Data for review section start
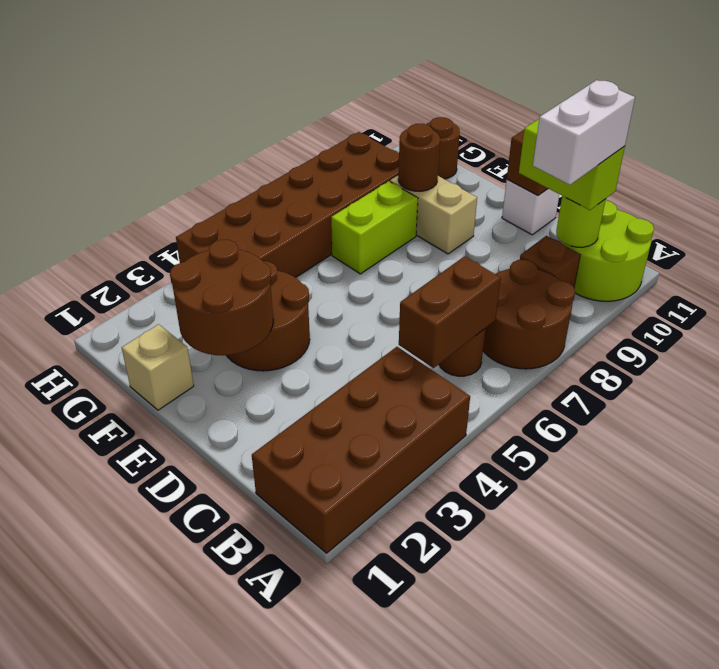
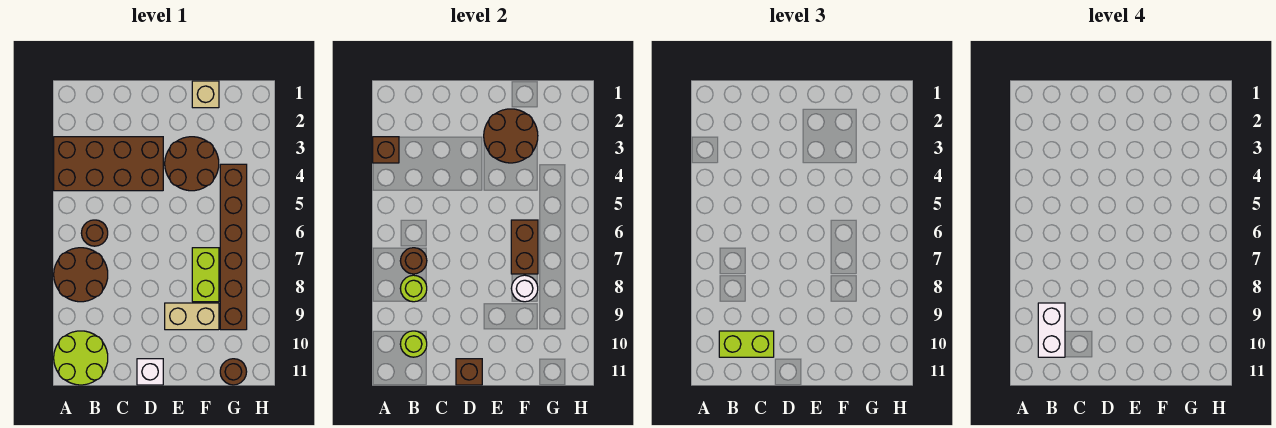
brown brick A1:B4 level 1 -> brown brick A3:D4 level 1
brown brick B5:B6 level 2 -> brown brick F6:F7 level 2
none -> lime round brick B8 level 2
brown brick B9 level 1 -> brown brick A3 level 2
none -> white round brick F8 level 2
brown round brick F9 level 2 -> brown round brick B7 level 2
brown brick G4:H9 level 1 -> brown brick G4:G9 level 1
Data for review section end
### Exercise objective
Could you output exactly the lines from the one containing "none -> white round brick F8 level 2" to the end of the entries above, both included, and no others?

### Answer box
none -> white round brick F8 level 2
brown round brick F9 level 2 -> brown round brick B7 level 2
brown brick G4:H9 level 1 -> brown brick G4:G9 level 1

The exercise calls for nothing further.